→ **What you have to do**
Repeat each entry below exactly, omitting any picture it holds.

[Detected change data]
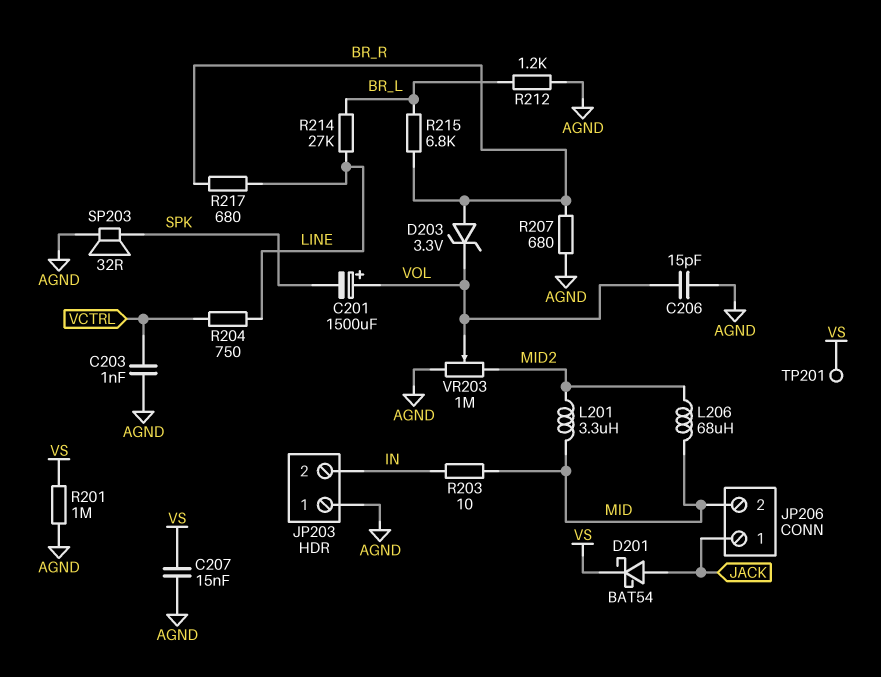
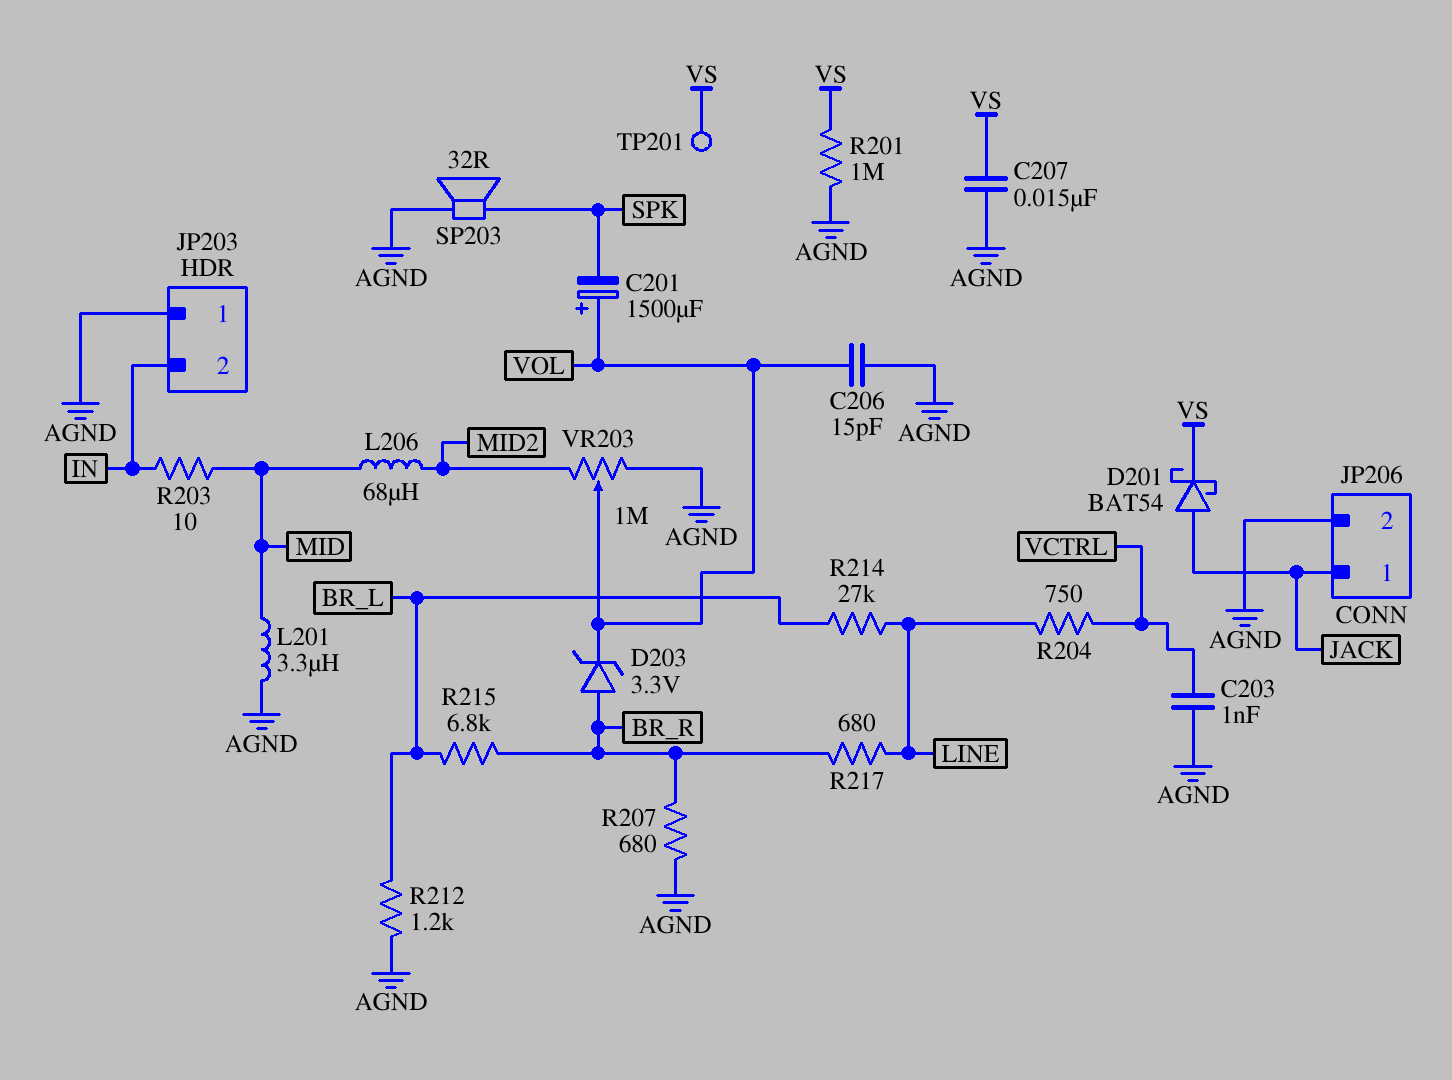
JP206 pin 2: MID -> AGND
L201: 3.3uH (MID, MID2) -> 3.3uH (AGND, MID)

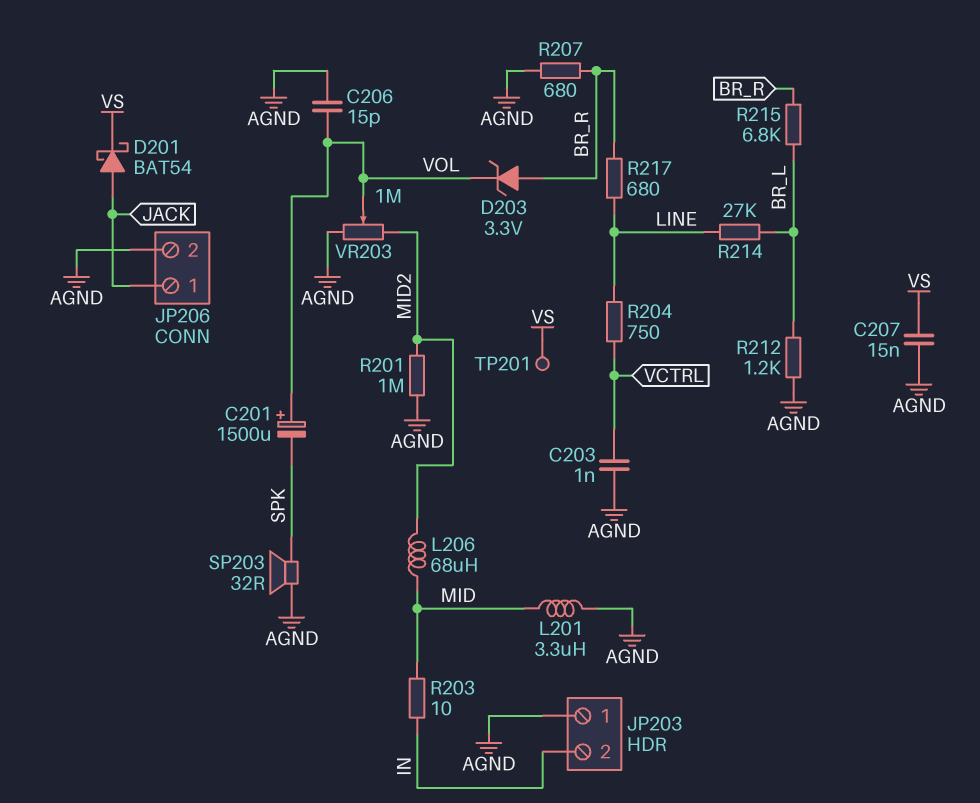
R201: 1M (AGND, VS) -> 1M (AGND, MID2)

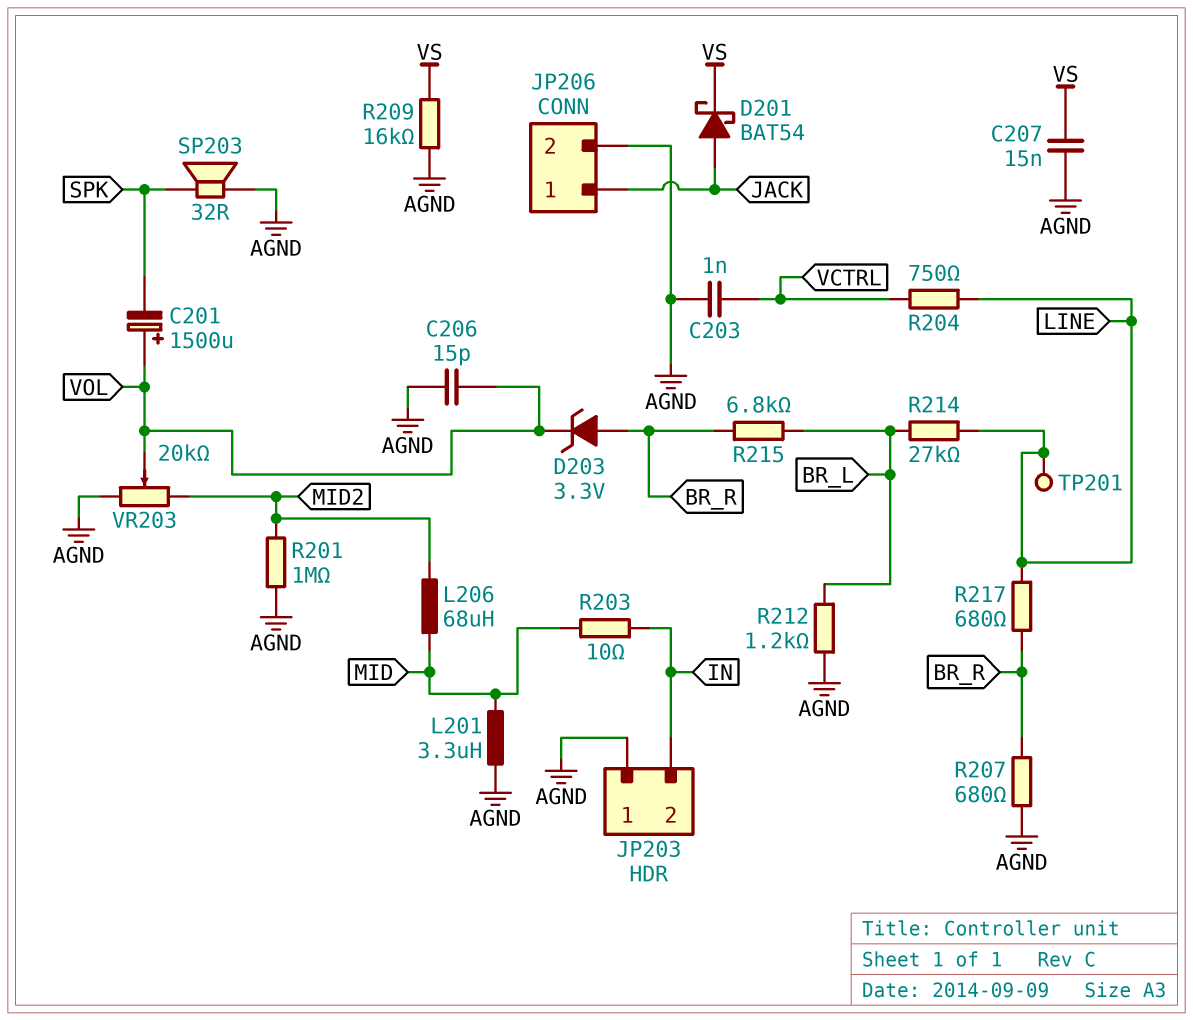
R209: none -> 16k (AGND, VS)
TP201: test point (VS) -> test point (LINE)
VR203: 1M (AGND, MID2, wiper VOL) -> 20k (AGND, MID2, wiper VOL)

→ **Task answer**
JP206 pin 2: MID -> AGND
L201: 3.3uH (MID, MID2) -> 3.3uH (AGND, MID)

R201: 1M (AGND, VS) -> 1M (AGND, MID2)

R209: none -> 16k (AGND, VS)
TP201: test point (VS) -> test point (LINE)
VR203: 1M (AGND, MID2, wiper VOL) -> 20k (AGND, MID2, wiper VOL)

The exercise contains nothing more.